→ **Exercise brief**
Nothing outside the range below should be printed. Output exactly the lines from the line with "(277, 201) = (474, 154): none" to the line with "(394, 315) = (486, 305): orange", both included.

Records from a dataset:
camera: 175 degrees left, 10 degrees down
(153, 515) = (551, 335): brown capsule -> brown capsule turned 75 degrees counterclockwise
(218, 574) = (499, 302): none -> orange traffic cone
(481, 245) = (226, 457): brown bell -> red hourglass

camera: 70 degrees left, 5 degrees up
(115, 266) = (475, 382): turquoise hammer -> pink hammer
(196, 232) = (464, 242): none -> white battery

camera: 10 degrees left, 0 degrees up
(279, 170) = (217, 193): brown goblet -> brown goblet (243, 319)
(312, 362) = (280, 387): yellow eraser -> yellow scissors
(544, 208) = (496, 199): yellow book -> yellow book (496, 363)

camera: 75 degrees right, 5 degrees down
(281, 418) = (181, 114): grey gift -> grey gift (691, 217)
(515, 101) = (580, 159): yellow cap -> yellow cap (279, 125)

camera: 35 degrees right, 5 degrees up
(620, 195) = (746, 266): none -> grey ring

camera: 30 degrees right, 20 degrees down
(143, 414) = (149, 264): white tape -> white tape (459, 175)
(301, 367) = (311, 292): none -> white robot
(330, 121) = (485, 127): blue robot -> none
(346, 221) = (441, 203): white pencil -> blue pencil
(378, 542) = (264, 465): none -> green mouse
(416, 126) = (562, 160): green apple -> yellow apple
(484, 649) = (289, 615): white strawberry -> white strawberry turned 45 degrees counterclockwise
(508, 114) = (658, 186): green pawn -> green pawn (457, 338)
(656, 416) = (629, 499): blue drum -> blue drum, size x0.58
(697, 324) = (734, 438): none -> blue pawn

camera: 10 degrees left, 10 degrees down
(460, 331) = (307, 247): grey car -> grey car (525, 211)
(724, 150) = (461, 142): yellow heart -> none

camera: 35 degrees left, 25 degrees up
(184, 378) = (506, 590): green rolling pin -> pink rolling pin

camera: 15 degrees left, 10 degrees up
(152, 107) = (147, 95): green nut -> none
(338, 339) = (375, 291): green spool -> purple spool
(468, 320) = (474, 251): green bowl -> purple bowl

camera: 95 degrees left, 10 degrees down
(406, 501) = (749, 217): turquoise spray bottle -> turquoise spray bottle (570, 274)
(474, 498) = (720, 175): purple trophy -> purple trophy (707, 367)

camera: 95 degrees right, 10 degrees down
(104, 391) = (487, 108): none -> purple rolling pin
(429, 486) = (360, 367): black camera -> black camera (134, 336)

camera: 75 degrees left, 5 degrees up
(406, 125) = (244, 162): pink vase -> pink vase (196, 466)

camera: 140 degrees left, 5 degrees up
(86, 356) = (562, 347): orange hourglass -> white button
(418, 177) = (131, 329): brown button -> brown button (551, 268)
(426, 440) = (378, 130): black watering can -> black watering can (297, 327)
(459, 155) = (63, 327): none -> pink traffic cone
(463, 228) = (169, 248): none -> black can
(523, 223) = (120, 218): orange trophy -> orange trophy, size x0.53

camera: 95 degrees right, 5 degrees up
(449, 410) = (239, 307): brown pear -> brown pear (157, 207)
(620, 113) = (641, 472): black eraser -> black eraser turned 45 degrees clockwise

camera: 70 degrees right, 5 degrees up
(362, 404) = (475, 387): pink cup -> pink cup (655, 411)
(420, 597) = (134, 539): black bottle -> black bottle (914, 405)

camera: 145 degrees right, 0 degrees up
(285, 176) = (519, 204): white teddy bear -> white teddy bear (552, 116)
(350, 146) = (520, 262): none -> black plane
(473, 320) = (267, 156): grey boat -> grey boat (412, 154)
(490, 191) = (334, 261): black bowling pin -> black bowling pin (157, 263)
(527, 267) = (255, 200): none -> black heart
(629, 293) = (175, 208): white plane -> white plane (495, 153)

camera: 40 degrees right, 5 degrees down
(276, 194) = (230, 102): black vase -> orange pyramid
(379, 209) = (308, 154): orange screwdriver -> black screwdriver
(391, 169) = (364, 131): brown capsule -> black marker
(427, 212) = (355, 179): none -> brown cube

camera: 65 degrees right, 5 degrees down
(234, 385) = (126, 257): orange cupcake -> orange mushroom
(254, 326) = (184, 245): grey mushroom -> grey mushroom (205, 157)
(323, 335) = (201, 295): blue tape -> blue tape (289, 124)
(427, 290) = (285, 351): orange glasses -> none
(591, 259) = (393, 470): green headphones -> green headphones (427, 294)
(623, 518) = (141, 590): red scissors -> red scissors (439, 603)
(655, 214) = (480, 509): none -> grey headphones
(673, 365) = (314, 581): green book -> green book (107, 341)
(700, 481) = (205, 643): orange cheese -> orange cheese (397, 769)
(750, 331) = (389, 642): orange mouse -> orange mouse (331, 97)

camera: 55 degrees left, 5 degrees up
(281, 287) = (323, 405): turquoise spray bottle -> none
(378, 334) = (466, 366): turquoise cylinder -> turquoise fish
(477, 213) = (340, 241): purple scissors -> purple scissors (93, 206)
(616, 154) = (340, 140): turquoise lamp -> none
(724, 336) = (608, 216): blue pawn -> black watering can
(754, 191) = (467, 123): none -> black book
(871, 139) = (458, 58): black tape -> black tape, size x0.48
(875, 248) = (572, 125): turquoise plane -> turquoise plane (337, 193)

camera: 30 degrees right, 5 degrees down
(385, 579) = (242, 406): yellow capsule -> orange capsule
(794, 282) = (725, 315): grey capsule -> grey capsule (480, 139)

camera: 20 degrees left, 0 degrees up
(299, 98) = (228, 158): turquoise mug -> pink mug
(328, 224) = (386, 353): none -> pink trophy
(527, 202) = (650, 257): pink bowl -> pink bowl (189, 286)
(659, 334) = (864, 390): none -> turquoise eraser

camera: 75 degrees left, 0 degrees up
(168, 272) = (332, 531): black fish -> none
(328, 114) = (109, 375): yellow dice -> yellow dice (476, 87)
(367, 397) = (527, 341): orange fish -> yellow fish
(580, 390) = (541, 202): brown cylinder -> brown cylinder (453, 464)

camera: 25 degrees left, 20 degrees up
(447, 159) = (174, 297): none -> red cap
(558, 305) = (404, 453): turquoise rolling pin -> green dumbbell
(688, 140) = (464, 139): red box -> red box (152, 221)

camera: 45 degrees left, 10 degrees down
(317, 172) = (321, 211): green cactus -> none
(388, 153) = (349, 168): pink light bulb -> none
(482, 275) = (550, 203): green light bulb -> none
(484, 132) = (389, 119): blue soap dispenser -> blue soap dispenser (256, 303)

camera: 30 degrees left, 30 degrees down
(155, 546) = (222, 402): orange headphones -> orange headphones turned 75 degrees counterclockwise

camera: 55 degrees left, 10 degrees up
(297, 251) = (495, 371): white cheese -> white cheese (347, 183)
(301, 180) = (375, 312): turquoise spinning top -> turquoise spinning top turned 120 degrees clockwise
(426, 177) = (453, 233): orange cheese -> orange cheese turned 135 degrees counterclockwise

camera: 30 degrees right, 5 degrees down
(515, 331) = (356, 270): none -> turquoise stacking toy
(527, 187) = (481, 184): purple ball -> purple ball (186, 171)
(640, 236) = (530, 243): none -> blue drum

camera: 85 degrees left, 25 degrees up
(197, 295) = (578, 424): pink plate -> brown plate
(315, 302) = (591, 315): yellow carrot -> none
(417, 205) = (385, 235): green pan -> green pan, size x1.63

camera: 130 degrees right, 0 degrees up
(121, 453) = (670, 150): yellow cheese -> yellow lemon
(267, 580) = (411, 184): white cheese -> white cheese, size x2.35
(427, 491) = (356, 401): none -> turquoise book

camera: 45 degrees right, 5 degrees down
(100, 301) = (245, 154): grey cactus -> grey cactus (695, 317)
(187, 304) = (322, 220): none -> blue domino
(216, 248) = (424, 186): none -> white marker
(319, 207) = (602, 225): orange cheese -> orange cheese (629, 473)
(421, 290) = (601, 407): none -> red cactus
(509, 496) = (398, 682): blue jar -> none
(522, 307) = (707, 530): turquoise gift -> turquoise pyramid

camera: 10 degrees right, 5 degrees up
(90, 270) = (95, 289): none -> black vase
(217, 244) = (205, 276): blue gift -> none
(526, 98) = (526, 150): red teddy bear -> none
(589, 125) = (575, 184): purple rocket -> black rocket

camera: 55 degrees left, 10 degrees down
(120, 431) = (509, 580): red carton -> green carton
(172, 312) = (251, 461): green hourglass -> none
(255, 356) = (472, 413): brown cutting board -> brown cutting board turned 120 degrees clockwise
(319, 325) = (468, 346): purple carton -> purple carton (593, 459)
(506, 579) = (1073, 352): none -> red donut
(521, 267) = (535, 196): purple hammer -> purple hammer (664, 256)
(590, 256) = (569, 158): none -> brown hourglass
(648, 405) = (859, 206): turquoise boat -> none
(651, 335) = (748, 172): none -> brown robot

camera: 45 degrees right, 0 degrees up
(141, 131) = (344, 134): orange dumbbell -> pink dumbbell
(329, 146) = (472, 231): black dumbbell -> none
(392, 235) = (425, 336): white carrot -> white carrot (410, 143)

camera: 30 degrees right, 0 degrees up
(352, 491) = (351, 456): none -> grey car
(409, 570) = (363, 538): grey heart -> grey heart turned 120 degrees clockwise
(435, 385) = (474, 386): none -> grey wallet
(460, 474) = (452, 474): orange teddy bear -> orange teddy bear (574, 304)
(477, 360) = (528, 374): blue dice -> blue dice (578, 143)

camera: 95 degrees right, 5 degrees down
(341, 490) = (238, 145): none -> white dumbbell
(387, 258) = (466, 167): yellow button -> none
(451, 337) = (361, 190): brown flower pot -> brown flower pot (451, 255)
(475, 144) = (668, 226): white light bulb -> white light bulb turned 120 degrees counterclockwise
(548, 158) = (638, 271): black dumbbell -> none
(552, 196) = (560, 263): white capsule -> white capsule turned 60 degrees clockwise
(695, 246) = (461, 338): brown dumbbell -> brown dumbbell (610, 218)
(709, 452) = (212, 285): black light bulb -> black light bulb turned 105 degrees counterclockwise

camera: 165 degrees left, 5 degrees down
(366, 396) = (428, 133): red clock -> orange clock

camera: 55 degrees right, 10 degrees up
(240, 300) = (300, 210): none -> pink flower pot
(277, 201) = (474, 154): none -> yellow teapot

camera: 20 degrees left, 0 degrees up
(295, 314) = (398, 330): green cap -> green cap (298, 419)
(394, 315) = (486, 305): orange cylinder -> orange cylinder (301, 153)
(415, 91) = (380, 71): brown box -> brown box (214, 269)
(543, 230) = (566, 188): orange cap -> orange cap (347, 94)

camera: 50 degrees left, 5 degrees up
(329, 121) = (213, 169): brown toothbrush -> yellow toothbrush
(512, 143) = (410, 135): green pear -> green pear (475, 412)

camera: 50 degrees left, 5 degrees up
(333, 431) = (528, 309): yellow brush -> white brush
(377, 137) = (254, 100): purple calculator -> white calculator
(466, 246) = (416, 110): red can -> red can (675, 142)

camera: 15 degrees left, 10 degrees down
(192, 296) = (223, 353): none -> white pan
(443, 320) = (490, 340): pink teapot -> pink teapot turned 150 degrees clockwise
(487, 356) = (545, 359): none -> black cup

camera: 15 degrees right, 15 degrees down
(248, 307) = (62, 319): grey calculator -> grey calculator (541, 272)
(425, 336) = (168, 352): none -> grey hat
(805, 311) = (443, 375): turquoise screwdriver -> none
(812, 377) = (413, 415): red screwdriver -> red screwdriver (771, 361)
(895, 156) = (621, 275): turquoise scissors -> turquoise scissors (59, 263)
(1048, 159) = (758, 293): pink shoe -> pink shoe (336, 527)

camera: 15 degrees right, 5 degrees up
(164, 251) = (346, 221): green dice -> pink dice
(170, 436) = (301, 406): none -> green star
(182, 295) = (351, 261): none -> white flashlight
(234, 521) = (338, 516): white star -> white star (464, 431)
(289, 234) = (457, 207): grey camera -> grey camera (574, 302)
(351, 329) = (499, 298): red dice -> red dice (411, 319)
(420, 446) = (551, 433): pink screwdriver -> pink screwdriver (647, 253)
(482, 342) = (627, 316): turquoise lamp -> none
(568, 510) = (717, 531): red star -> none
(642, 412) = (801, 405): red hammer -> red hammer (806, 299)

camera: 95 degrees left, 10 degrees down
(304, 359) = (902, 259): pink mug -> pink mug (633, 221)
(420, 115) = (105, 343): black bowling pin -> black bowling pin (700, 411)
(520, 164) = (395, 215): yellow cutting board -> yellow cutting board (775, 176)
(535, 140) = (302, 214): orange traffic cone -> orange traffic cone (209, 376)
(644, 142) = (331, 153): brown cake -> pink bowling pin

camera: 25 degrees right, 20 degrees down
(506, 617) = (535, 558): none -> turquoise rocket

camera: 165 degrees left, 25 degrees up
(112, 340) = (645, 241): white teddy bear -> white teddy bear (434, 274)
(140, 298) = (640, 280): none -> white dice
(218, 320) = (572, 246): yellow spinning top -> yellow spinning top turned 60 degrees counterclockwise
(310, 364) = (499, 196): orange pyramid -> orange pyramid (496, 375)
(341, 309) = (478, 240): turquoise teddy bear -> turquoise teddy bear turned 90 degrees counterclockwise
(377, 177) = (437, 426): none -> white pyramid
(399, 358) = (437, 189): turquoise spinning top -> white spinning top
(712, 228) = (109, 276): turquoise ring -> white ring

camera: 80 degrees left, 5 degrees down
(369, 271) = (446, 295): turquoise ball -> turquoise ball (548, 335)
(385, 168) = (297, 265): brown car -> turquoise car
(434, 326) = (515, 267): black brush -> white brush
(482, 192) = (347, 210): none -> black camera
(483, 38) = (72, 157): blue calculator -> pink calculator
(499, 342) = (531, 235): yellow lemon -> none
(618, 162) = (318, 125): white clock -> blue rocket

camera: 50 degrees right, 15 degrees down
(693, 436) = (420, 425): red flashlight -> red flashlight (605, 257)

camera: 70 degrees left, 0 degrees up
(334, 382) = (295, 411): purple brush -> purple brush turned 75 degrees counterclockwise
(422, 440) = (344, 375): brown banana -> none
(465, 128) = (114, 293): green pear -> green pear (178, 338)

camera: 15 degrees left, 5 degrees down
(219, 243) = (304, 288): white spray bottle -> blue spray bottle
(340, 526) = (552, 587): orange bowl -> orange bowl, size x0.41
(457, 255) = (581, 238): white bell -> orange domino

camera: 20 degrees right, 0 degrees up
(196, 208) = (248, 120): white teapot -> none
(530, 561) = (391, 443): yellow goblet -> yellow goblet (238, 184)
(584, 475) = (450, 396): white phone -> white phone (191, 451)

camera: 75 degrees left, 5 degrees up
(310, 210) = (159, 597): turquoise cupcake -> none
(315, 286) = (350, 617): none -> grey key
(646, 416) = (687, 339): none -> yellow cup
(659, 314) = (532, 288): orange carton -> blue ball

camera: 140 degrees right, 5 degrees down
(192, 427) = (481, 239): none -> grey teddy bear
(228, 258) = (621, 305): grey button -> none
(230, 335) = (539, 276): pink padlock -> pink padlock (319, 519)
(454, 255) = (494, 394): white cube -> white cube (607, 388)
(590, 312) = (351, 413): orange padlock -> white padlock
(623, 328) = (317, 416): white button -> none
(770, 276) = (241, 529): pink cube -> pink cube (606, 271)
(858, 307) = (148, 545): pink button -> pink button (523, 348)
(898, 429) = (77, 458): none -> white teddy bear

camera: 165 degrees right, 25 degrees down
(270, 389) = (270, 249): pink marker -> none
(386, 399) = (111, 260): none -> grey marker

→ **Problem solution**
(277, 201) = (474, 154): none -> yellow teapot

camera: 20 degrees left, 0 degrees up
(295, 314) = (398, 330): green cap -> green cap (298, 419)
(394, 315) = (486, 305): orange cylinder -> orange cylinder (301, 153)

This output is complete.